START Dataset records

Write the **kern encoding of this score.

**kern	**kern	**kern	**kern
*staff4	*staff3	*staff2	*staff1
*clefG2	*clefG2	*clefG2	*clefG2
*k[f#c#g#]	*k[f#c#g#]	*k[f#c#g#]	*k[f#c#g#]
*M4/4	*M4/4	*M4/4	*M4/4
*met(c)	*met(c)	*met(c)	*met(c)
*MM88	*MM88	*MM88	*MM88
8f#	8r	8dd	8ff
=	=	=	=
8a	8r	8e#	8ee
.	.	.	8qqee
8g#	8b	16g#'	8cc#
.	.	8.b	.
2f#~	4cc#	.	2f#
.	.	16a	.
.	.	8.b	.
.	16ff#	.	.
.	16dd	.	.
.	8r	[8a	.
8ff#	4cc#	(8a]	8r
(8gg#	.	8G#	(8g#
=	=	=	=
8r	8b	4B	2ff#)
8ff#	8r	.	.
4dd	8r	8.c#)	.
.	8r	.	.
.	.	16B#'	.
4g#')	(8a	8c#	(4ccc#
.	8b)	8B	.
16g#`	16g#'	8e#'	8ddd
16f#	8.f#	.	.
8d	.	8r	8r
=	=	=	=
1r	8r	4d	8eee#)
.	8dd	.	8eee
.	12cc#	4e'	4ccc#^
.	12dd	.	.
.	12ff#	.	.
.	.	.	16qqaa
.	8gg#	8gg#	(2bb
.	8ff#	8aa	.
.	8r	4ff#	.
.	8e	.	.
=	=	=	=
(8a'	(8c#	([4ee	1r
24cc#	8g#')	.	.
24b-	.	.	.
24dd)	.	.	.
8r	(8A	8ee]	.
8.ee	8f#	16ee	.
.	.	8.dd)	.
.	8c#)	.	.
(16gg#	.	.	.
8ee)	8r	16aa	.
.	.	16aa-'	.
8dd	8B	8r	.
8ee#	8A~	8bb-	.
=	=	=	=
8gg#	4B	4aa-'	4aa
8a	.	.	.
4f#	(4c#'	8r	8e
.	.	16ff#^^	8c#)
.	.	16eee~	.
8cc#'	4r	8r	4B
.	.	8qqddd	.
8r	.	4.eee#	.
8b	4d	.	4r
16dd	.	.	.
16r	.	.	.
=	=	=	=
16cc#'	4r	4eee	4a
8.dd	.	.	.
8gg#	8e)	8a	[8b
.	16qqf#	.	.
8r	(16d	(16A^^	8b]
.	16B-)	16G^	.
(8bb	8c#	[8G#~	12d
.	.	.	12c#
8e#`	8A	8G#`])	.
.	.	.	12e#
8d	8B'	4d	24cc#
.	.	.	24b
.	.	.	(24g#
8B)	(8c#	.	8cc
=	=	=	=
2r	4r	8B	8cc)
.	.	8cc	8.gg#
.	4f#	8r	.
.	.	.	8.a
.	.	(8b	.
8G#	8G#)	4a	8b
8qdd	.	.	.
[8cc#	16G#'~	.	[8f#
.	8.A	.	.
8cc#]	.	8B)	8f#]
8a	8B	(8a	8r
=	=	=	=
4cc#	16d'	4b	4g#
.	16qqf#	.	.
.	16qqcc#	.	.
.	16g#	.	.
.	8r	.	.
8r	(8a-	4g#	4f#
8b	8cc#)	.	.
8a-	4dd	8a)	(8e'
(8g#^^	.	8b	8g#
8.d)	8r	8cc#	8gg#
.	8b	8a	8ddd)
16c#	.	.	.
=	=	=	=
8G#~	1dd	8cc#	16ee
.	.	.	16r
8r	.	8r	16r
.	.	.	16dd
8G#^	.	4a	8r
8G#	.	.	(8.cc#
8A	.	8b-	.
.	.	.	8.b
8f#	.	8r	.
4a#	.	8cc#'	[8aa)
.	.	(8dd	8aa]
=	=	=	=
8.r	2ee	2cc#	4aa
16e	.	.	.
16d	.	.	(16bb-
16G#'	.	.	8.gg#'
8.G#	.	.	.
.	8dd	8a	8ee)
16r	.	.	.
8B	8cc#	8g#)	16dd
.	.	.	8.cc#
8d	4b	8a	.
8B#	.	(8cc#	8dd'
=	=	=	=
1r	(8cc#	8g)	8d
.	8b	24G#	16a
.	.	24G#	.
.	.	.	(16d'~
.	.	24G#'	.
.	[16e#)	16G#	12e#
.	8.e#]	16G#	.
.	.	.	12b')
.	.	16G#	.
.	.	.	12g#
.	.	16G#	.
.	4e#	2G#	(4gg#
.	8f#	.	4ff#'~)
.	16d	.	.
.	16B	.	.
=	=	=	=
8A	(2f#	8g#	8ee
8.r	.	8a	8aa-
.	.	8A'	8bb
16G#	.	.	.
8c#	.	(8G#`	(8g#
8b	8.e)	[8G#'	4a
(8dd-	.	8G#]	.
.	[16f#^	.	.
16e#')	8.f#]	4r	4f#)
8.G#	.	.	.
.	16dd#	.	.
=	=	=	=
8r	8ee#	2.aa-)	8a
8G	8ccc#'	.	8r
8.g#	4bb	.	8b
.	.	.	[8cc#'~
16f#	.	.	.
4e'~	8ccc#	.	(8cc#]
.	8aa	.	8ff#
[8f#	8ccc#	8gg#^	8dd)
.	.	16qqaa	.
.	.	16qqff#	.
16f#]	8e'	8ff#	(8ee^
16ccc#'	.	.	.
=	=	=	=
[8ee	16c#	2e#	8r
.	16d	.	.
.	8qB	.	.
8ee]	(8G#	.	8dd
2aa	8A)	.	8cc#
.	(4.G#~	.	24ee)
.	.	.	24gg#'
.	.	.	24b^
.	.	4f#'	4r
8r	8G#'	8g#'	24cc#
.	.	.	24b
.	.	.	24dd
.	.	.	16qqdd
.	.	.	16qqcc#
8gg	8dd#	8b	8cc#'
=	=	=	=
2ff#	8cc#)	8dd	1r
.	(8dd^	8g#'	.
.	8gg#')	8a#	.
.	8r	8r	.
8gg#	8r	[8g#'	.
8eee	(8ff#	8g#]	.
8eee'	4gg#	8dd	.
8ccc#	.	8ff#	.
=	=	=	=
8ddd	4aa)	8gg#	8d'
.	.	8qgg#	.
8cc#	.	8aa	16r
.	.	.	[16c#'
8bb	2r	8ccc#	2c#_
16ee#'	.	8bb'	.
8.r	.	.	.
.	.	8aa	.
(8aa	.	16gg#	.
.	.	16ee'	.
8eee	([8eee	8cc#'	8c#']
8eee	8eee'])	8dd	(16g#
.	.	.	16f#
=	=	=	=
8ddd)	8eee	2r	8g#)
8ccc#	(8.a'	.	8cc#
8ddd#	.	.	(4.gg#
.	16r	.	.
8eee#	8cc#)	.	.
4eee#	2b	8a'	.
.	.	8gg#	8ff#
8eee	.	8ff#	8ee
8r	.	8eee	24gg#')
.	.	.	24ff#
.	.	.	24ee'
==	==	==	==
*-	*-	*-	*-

END Dataset records

- [Your instructions]
Return each line of the records that contains the string "kern". Case matters.

- [The solution]
Write the **kern encoding of this score.
**kern	**kern	**kern	**kern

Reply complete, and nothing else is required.